• [EXTRACTED RECORDS]

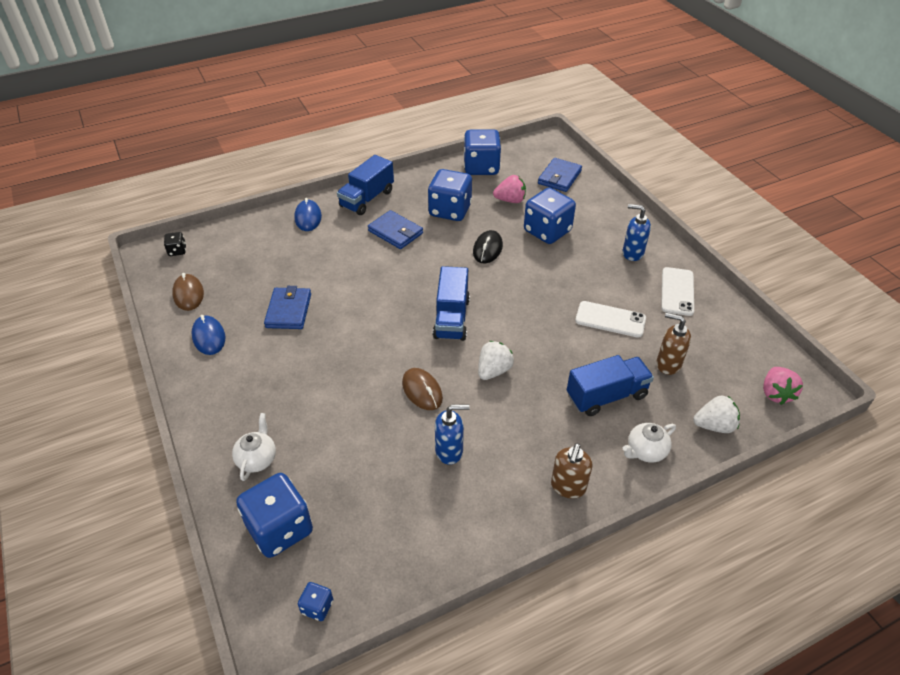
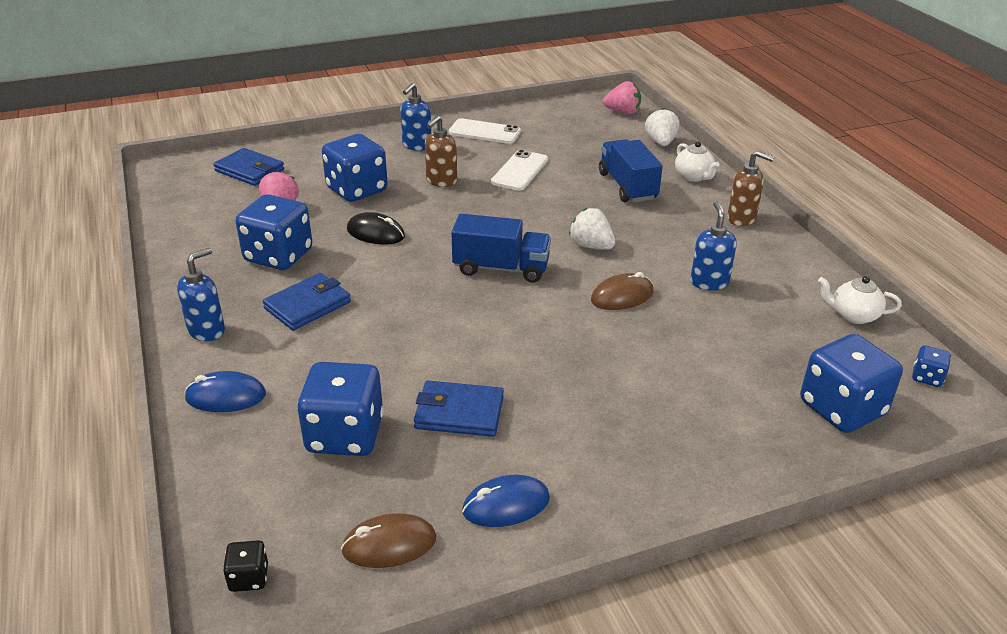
camera: 85 degrees left, 10 degrees down
white teapot [232,413,276,481] -> white teapot moved to [818,276,902,324]
blue truck [337,155,394,215] -> blue soap dispenser [177,248,225,341]
blue dice [464,129,501,175] -> blue dice moved to [297,362,384,456]
brown soap dispenser [656,313,691,375] -> brown soap dispenser moved to [425,116,457,187]

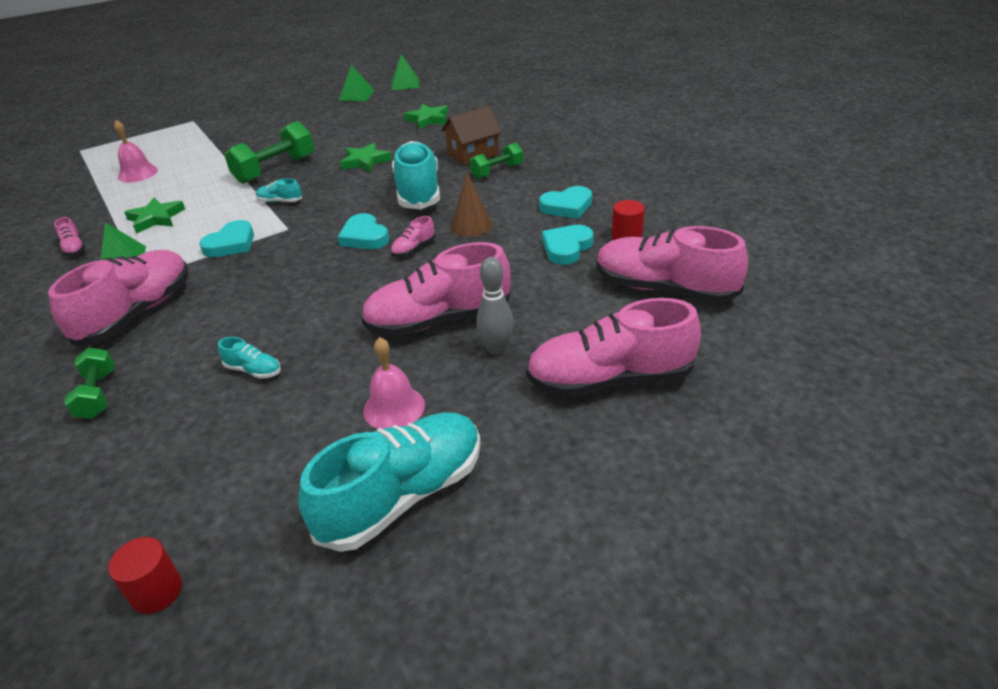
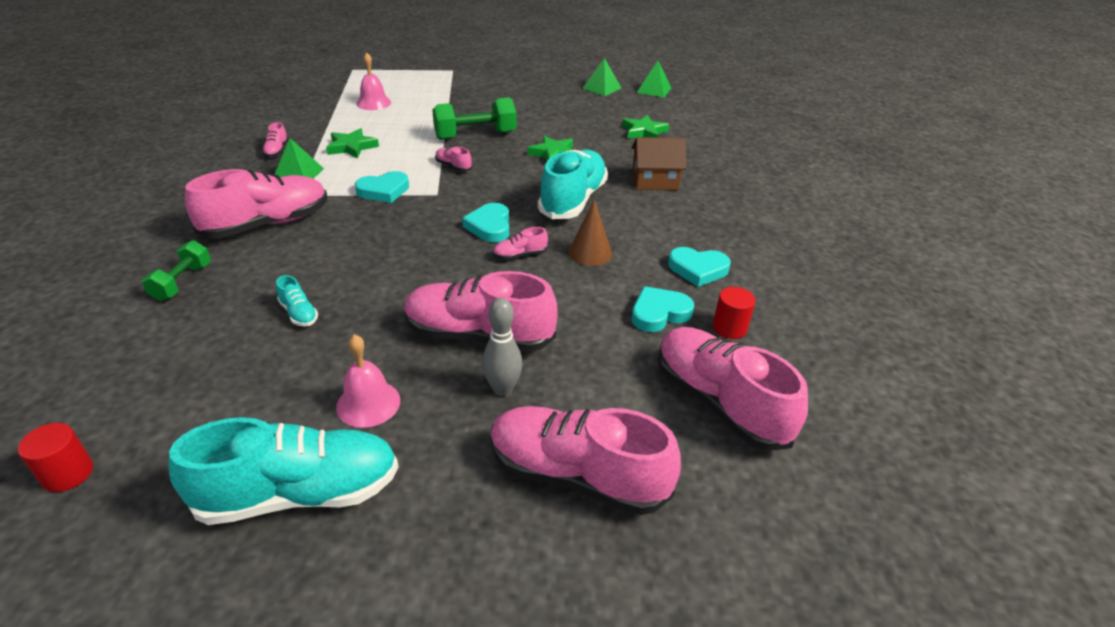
camera: 25 degrees right, 0 degrees up
turquoise shoe [256,178,302,202] -> pink shoe [435,147,472,171]
green dumbbell [470,142,523,179] -> none

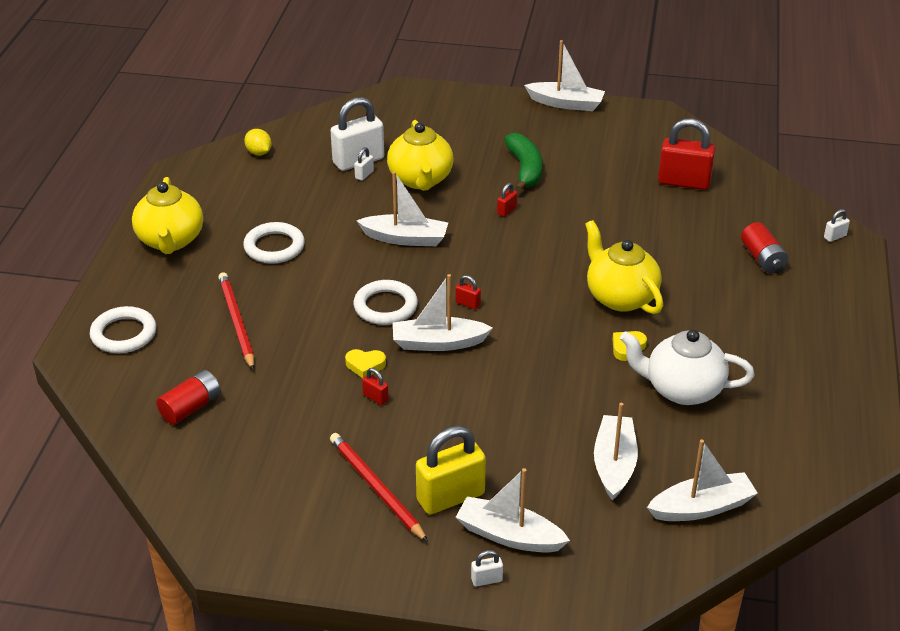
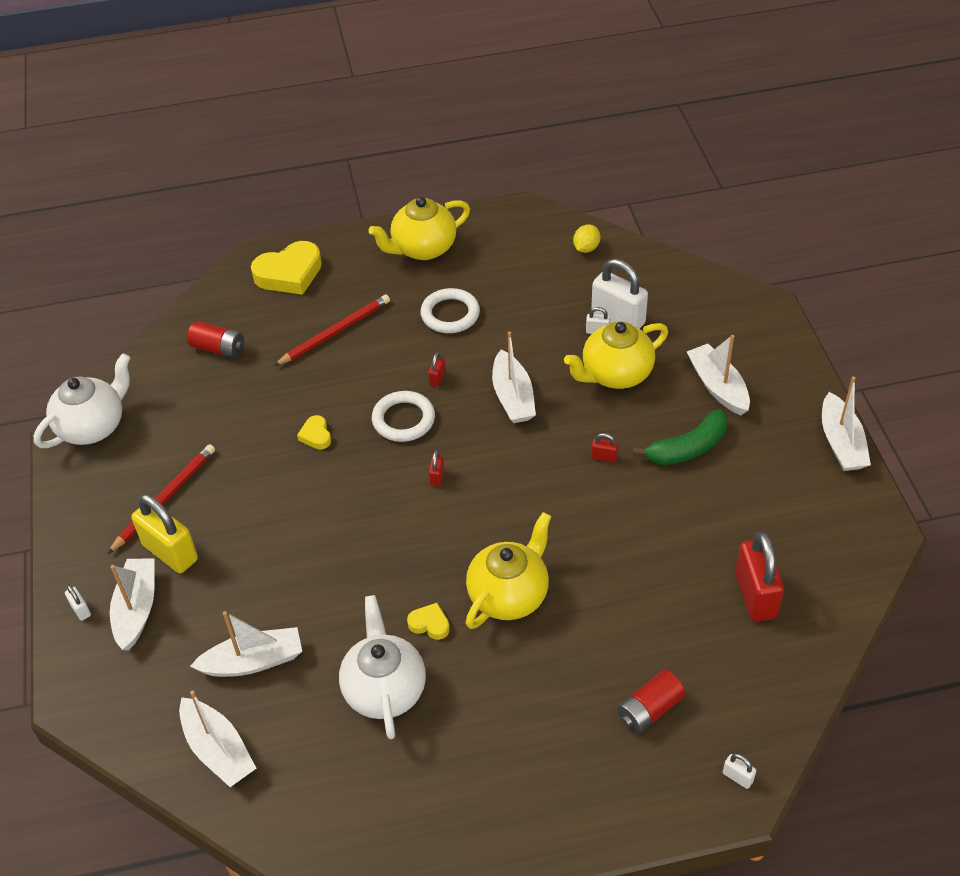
camera: 70 degrees right, 10 degrees up
white ring [90,306,156,353] -> yellow heart [251,241,322,295]
red padlock [362,368,389,405] -> red padlock moved to [428,352,446,387]
white boat [393,274,493,351] -> white boat moved to [687,335,750,415]
none -> white teapot [34,353,130,448]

• [TASK DESCRIPTION]
Scan the data above, find each line with "degrees", and copy it.

• [COMPLETED EXERCISE]
camera: 85 degrees left, 10 degrees down
camera: 25 degrees right, 0 degrees up
camera: 70 degrees right, 10 degrees up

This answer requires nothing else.